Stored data

........

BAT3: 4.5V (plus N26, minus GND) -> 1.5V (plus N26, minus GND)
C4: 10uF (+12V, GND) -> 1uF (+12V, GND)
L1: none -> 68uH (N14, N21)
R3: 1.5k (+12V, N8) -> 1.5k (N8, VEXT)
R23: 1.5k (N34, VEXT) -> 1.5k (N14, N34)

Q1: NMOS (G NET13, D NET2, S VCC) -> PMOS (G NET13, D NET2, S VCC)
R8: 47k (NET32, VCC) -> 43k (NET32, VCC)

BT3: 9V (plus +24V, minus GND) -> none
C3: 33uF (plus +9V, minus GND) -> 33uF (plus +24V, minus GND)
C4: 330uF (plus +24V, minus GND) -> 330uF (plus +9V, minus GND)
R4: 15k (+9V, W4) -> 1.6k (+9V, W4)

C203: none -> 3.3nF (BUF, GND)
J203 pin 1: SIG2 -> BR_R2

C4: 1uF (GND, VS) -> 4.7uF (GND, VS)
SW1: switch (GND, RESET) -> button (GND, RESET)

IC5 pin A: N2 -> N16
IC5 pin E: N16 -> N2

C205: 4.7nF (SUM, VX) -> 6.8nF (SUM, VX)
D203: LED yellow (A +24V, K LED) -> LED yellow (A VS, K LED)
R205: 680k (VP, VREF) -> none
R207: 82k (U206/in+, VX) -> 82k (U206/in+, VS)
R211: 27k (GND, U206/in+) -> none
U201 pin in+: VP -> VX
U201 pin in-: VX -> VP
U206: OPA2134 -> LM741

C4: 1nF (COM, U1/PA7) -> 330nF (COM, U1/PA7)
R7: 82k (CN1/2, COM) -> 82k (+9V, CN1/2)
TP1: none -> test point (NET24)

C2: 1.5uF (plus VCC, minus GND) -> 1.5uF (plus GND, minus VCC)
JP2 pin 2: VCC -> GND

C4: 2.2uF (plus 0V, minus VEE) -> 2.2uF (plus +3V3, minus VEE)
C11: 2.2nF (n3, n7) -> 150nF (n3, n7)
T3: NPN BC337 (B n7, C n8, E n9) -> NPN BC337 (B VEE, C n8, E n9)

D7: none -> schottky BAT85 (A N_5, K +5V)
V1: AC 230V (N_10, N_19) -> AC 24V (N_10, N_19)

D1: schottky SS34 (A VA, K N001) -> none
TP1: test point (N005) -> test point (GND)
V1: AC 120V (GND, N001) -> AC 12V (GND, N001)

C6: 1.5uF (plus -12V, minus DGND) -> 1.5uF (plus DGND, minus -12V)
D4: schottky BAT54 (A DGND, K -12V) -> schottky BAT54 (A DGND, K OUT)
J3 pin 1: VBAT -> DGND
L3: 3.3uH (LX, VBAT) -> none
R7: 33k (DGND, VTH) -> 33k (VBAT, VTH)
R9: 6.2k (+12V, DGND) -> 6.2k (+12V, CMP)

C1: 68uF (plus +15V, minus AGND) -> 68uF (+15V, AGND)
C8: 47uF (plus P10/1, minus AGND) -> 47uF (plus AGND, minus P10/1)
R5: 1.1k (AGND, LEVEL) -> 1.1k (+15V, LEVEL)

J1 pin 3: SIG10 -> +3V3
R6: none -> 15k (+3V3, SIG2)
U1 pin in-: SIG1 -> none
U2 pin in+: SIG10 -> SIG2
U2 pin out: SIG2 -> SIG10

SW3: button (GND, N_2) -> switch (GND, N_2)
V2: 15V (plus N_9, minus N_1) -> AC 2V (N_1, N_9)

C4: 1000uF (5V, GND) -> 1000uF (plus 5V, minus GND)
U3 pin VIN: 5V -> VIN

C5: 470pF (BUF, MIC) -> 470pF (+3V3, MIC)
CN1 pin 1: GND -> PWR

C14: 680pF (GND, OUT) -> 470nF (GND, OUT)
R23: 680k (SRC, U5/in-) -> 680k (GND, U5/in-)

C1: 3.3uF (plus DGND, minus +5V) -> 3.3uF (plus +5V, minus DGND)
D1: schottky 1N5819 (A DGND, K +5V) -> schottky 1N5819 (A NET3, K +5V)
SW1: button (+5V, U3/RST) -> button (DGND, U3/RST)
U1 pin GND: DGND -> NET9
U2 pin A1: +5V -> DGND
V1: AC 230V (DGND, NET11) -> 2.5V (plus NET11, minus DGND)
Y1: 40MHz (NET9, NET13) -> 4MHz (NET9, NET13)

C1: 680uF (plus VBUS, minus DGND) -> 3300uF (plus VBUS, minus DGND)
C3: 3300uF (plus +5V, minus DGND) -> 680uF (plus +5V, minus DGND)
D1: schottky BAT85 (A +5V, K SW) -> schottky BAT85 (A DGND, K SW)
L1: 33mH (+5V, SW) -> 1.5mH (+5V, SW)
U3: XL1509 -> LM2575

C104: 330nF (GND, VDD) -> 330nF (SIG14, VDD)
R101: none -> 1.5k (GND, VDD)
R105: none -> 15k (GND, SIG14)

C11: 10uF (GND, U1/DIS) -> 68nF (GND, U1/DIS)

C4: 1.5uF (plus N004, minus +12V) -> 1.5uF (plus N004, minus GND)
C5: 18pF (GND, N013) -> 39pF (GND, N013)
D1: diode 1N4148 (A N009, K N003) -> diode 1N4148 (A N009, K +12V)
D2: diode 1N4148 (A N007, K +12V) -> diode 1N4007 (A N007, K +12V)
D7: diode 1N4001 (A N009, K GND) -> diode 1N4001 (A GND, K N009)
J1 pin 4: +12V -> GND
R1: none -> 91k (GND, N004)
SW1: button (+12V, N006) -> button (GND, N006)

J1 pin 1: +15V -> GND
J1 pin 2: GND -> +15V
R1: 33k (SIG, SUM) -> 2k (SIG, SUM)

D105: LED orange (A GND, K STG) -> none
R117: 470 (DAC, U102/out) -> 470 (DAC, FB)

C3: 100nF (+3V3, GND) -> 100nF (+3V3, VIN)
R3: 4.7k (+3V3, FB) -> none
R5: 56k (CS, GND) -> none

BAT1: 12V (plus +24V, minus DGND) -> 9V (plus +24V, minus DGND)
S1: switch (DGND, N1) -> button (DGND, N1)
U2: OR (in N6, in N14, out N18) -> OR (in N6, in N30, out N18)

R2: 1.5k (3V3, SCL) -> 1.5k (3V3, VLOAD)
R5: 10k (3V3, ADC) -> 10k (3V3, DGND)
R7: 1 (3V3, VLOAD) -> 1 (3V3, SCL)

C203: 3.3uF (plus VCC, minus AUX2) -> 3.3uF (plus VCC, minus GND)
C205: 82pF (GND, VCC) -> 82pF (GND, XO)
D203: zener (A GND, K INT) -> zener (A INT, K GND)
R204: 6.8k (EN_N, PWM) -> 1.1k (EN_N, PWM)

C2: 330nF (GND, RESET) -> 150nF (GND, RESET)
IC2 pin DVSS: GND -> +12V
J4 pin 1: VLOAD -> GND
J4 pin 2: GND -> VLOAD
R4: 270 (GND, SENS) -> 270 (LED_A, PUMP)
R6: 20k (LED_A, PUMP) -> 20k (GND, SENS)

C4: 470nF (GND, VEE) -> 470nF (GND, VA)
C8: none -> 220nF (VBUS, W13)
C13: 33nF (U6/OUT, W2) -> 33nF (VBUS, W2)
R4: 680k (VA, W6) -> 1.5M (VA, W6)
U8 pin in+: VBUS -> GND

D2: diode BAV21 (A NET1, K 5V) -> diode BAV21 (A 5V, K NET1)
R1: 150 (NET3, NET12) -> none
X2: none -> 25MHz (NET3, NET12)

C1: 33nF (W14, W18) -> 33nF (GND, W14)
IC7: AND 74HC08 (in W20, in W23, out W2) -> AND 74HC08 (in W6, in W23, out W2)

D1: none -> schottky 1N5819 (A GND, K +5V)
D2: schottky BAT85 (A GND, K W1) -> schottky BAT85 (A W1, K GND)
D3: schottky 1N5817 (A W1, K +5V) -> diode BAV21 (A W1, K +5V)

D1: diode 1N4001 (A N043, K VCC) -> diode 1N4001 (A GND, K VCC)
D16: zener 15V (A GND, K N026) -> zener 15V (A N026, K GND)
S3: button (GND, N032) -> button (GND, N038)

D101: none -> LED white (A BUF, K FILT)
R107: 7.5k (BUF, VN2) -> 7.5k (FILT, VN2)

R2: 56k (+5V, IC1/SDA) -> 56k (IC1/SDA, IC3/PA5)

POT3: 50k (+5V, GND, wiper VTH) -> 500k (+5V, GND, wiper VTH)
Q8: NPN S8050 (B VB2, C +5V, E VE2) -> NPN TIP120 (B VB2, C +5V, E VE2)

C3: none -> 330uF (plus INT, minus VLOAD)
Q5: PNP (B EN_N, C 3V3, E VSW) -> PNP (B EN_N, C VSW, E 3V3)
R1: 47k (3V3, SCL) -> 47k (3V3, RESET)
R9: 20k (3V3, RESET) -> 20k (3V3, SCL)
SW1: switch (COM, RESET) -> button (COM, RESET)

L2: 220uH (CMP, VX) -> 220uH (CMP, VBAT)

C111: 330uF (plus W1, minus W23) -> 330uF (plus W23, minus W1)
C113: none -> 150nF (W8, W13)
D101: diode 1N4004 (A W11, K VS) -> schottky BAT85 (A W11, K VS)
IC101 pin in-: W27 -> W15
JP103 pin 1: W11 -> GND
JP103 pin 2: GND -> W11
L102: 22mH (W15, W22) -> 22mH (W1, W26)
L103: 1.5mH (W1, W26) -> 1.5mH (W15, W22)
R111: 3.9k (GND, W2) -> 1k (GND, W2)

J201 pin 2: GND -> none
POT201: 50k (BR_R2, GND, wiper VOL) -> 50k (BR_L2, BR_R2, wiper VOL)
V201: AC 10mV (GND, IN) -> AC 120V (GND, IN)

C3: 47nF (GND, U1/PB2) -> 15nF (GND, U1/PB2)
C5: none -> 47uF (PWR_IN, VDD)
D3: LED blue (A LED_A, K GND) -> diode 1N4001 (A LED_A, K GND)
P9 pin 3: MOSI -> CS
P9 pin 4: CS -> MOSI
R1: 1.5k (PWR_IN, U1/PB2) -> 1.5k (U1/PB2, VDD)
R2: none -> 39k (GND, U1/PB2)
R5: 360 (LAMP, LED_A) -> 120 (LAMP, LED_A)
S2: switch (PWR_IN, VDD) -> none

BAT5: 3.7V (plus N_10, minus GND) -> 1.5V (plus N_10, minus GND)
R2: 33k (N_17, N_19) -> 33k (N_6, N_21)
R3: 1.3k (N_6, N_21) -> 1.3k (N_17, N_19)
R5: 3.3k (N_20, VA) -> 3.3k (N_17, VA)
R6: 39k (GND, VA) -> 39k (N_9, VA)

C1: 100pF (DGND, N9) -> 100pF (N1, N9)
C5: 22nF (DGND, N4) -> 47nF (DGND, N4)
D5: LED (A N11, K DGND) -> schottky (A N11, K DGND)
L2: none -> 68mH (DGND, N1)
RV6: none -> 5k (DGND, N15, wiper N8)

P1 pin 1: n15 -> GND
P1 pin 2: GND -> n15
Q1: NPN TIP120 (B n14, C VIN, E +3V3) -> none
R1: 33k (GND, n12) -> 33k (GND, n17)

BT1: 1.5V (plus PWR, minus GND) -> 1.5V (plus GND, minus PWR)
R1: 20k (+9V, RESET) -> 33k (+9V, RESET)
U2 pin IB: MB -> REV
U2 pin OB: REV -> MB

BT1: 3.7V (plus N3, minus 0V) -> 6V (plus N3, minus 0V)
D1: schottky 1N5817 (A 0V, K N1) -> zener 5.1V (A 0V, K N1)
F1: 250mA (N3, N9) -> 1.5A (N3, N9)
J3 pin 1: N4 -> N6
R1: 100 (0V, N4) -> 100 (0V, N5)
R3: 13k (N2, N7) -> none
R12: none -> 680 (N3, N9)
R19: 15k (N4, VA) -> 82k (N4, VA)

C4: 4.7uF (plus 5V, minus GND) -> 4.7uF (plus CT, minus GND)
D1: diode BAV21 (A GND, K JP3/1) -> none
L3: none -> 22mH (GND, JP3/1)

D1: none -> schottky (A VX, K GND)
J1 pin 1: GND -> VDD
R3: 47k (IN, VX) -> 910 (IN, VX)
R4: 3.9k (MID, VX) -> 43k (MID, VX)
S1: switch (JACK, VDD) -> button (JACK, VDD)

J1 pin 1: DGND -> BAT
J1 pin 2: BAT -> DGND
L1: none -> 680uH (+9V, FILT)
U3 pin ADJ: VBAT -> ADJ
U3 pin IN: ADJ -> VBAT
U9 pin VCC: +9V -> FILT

........

Description of the task
Look above for the line with "U2 pin A1: +5V -> DGND" and the line with "C1: 33nF (W14, W18) -> 33nF (GND, W14)", and reproduce exactly those two lines plus every line between, nothing more.

Task solution
U2 pin A1: +5V -> DGND
V1: AC 230V (DGND, NET11) -> 2.5V (plus NET11, minus DGND)
Y1: 40MHz (NET9, NET13) -> 4MHz (NET9, NET13)

C1: 680uF (plus VBUS, minus DGND) -> 3300uF (plus VBUS, minus DGND)
C3: 3300uF (plus +5V, minus DGND) -> 680uF (plus +5V, minus DGND)
D1: schottky BAT85 (A +5V, K SW) -> schottky BAT85 (A DGND, K SW)
L1: 33mH (+5V, SW) -> 1.5mH (+5V, SW)
U3: XL1509 -> LM2575

C104: 330nF (GND, VDD) -> 330nF (SIG14, VDD)
R101: none -> 1.5k (GND, VDD)
R105: none -> 15k (GND, SIG14)

C11: 10uF (GND, U1/DIS) -> 68nF (GND, U1/DIS)

C4: 1.5uF (plus N004, minus +12V) -> 1.5uF (plus N004, minus GND)
C5: 18pF (GND, N013) -> 39pF (GND, N013)
D1: diode 1N4148 (A N009, K N003) -> diode 1N4148 (A N009, K +12V)
D2: diode 1N4148 (A N007, K +12V) -> diode 1N4007 (A N007, K +12V)
D7: diode 1N4001 (A N009, K GND) -> diode 1N4001 (A GND, K N009)
J1 pin 4: +12V -> GND
R1: none -> 91k (GND, N004)
SW1: button (+12V, N006) -> button (GND, N006)

J1 pin 1: +15V -> GND
J1 pin 2: GND -> +15V
R1: 33k (SIG, SUM) -> 2k (SIG, SUM)

D105: LED orange (A GND, K STG) -> none
R117: 470 (DAC, U102/out) -> 470 (DAC, FB)

C3: 100nF (+3V3, GND) -> 100nF (+3V3, VIN)
R3: 4.7k (+3V3, FB) -> none
R5: 56k (CS, GND) -> none

BAT1: 12V (plus +24V, minus DGND) -> 9V (plus +24V, minus DGND)
S1: switch (DGND, N1) -> button (DGND, N1)
U2: OR (in N6, in N14, out N18) -> OR (in N6, in N30, out N18)

R2: 1.5k (3V3, SCL) -> 1.5k (3V3, VLOAD)
R5: 10k (3V3, ADC) -> 10k (3V3, DGND)
R7: 1 (3V3, VLOAD) -> 1 (3V3, SCL)

C203: 3.3uF (plus VCC, minus AUX2) -> 3.3uF (plus VCC, minus GND)
C205: 82pF (GND, VCC) -> 82pF (GND, XO)
D203: zener (A GND, K INT) -> zener (A INT, K GND)
R204: 6.8k (EN_N, PWM) -> 1.1k (EN_N, PWM)

C2: 330nF (GND, RESET) -> 150nF (GND, RESET)
IC2 pin DVSS: GND -> +12V
J4 pin 1: VLOAD -> GND
J4 pin 2: GND -> VLOAD
R4: 270 (GND, SENS) -> 270 (LED_A, PUMP)
R6: 20k (LED_A, PUMP) -> 20k (GND, SENS)

C4: 470nF (GND, VEE) -> 470nF (GND, VA)
C8: none -> 220nF (VBUS, W13)
C13: 33nF (U6/OUT, W2) -> 33nF (VBUS, W2)
R4: 680k (VA, W6) -> 1.5M (VA, W6)
U8 pin in+: VBUS -> GND

D2: diode BAV21 (A NET1, K 5V) -> diode BAV21 (A 5V, K NET1)
R1: 150 (NET3, NET12) -> none
X2: none -> 25MHz (NET3, NET12)

C1: 33nF (W14, W18) -> 33nF (GND, W14)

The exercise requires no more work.